Exercise brief => Your task is to reproduce exactly the lines from the line with "LCD2: LCD0802 -> LCD2004" through the end of the records below.

[Version difference data]
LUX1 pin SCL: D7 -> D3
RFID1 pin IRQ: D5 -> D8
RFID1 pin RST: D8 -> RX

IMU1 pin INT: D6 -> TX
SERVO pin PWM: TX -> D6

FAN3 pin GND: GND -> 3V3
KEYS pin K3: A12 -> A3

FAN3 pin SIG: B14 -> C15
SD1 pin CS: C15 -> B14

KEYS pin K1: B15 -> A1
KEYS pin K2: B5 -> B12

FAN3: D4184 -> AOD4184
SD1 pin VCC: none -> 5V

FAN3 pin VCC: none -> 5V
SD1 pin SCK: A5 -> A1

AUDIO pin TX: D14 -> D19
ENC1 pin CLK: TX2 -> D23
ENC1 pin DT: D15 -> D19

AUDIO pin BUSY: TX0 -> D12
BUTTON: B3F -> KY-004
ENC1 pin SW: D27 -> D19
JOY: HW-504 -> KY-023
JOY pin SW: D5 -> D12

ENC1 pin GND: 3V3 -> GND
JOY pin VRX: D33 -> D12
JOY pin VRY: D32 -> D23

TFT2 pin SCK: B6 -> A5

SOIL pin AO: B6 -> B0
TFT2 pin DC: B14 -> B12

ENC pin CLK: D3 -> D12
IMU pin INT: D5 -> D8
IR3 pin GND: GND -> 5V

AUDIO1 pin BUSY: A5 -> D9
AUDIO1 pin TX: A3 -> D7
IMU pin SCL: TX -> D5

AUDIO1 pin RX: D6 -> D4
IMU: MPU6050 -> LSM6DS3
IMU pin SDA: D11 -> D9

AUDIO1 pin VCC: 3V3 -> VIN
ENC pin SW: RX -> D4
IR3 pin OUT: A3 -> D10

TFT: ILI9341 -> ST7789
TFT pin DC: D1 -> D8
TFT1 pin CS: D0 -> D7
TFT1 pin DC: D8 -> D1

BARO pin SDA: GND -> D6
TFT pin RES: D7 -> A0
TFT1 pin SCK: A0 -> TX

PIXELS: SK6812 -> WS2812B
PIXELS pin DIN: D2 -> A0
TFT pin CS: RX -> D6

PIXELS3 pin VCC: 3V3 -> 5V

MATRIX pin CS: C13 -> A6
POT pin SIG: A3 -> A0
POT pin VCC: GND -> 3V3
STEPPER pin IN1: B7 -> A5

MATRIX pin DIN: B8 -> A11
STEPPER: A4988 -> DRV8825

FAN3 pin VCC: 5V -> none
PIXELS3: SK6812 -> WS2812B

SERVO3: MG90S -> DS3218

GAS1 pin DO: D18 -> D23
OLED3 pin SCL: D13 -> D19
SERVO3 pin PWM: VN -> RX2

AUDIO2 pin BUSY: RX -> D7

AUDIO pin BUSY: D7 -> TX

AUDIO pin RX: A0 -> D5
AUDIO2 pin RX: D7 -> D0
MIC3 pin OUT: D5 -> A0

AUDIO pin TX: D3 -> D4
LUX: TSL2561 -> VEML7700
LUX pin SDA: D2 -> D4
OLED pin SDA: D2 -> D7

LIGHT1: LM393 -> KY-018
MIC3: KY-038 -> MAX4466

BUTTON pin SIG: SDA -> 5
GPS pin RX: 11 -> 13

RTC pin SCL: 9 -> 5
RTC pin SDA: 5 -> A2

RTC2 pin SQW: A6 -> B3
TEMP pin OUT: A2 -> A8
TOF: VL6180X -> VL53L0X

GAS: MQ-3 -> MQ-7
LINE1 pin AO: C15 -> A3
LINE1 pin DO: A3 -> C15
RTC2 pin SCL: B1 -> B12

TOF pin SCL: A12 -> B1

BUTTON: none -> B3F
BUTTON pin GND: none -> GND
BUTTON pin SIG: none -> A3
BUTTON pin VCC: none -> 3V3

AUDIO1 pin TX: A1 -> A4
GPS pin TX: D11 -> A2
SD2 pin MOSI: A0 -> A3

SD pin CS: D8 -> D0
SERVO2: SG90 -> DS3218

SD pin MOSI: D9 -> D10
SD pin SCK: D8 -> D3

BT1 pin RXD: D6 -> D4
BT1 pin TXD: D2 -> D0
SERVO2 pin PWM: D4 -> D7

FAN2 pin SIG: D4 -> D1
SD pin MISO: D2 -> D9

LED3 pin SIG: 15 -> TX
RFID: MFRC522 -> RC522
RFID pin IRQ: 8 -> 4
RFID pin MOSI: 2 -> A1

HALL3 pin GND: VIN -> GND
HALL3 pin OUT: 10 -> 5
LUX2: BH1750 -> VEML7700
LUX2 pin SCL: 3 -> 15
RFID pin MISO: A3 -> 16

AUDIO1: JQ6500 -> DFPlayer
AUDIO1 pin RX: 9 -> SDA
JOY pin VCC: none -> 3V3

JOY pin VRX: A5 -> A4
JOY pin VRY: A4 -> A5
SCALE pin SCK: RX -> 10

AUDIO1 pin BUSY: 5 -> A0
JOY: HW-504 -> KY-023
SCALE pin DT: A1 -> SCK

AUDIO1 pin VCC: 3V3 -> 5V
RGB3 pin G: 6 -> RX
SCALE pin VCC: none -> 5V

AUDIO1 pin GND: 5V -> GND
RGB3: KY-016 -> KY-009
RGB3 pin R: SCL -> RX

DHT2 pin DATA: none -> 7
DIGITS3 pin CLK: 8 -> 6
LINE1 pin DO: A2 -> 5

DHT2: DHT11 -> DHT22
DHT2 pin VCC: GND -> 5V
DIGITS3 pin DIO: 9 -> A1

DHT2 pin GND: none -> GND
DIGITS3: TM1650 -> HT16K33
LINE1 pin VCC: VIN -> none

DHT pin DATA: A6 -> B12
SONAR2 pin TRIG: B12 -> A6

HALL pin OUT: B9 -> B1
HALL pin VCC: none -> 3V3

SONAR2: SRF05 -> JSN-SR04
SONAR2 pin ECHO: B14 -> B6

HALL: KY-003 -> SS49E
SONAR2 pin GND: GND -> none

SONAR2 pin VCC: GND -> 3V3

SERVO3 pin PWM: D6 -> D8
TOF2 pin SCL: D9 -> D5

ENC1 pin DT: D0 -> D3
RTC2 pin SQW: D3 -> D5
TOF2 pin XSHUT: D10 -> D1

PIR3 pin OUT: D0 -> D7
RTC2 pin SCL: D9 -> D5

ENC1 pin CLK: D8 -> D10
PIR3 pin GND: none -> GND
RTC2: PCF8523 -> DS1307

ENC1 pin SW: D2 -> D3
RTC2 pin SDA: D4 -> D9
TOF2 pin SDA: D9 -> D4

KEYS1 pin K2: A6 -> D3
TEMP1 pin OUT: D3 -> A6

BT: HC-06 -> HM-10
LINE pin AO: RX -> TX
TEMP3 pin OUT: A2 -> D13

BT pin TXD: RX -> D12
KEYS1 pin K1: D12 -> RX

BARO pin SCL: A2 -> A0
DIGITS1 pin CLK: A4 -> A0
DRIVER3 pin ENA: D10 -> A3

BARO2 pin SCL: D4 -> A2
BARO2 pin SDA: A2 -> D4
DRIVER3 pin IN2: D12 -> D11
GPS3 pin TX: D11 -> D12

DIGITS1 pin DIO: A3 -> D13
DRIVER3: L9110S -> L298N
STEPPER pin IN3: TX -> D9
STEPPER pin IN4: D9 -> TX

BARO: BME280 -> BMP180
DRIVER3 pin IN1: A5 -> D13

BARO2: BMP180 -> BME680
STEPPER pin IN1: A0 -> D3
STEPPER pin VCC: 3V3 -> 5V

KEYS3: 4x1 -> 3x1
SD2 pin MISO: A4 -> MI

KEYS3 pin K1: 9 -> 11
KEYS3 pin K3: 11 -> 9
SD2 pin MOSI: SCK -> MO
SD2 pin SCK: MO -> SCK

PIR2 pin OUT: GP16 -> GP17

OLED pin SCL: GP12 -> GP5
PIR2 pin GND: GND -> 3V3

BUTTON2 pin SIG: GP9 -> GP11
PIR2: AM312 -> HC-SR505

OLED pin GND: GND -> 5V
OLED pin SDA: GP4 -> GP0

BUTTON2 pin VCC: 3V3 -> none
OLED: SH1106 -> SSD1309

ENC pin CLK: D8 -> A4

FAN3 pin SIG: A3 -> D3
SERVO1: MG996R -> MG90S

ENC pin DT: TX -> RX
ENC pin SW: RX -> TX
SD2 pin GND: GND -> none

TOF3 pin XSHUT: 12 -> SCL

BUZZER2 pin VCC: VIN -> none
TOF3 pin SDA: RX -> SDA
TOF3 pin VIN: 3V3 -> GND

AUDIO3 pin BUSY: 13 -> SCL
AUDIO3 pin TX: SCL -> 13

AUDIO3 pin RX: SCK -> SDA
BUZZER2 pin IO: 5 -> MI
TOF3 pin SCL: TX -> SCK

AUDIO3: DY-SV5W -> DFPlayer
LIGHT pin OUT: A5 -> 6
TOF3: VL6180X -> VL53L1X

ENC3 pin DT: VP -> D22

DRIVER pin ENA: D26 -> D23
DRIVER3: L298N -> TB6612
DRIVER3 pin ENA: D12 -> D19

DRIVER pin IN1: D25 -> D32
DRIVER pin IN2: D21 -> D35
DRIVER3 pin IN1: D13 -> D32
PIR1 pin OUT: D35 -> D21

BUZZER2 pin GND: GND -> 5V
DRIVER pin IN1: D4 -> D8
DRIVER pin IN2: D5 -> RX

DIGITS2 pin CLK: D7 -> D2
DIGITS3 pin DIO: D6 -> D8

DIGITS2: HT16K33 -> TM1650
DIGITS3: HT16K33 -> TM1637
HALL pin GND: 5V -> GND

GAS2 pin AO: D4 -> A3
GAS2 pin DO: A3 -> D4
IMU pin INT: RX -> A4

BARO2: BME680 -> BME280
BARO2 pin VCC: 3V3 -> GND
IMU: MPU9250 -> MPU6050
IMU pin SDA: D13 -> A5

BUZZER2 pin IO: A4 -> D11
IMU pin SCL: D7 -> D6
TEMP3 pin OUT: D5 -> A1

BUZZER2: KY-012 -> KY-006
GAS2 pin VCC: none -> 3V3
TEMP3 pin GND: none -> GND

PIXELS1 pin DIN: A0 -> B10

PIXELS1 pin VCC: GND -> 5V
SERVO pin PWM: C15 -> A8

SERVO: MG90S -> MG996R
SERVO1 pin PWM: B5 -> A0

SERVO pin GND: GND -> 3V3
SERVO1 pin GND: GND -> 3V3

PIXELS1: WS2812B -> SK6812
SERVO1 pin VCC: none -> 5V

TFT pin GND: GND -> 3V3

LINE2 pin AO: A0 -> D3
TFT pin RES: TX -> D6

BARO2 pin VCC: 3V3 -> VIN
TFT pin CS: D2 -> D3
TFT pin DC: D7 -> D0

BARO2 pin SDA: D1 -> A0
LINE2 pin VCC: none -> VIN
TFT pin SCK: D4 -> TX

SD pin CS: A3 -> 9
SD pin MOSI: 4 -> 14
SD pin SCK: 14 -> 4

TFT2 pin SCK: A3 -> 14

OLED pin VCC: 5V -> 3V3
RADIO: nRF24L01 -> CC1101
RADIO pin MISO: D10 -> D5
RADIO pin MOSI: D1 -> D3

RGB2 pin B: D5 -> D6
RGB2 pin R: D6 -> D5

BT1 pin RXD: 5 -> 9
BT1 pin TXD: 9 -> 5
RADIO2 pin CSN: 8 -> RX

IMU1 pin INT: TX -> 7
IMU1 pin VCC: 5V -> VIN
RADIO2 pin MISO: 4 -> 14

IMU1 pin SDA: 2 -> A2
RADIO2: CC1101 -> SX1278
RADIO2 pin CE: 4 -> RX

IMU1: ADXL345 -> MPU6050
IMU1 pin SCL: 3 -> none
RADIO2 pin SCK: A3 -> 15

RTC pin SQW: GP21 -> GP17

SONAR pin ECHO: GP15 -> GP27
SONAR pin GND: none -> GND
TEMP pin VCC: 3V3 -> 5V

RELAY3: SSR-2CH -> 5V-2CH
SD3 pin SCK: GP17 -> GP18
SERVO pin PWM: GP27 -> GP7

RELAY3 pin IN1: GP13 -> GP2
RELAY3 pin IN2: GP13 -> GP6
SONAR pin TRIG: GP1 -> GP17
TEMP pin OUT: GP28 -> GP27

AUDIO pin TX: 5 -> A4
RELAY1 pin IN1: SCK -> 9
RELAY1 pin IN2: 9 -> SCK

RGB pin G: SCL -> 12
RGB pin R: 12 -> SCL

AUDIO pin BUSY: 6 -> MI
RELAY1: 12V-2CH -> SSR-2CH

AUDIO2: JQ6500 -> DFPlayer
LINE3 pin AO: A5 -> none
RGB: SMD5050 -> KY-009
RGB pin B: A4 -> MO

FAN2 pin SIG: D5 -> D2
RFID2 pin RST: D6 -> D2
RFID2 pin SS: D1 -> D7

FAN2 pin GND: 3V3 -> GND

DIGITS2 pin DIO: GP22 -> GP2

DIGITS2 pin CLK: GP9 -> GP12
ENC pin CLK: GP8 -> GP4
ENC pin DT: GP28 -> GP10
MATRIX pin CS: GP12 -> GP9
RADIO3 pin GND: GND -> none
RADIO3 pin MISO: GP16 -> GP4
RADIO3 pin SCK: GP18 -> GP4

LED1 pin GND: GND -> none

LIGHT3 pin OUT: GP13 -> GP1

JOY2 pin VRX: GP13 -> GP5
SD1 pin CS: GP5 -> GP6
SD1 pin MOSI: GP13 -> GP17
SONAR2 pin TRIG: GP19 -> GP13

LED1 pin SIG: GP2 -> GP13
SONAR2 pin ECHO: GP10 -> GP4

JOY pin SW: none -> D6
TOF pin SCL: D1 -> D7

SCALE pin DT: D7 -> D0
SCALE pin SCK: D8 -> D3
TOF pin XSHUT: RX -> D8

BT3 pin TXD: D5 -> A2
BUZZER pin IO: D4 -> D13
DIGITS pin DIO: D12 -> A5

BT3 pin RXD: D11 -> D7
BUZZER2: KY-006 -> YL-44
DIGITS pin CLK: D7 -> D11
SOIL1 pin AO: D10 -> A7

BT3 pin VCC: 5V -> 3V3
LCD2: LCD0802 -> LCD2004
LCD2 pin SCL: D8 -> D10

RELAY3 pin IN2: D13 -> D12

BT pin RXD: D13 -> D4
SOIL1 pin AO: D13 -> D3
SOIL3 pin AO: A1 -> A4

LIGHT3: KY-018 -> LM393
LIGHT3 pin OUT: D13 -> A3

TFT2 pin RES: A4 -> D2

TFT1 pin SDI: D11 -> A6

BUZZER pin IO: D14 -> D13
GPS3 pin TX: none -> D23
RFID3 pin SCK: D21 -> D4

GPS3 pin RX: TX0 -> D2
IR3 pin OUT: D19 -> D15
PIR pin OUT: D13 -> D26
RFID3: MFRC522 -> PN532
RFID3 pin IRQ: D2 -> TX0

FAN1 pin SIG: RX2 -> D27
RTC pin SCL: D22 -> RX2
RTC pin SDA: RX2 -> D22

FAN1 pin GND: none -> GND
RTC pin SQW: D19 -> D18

Result =>
LCD2: LCD0802 -> LCD2004
LCD2 pin SCL: D8 -> D10

RELAY3 pin IN2: D13 -> D12

BT pin RXD: D13 -> D4
SOIL1 pin AO: D13 -> D3
SOIL3 pin AO: A1 -> A4

LIGHT3: KY-018 -> LM393
LIGHT3 pin OUT: D13 -> A3

TFT2 pin RES: A4 -> D2

TFT1 pin SDI: D11 -> A6

BUZZER pin IO: D14 -> D13
GPS3 pin TX: none -> D23
RFID3 pin SCK: D21 -> D4

GPS3 pin RX: TX0 -> D2
IR3 pin OUT: D19 -> D15
PIR pin OUT: D13 -> D26
RFID3: MFRC522 -> PN532
RFID3 pin IRQ: D2 -> TX0

FAN1 pin SIG: RX2 -> D27
RTC pin SCL: D22 -> RX2
RTC pin SDA: RX2 -> D22

FAN1 pin GND: none -> GND
RTC pin SQW: D19 -> D18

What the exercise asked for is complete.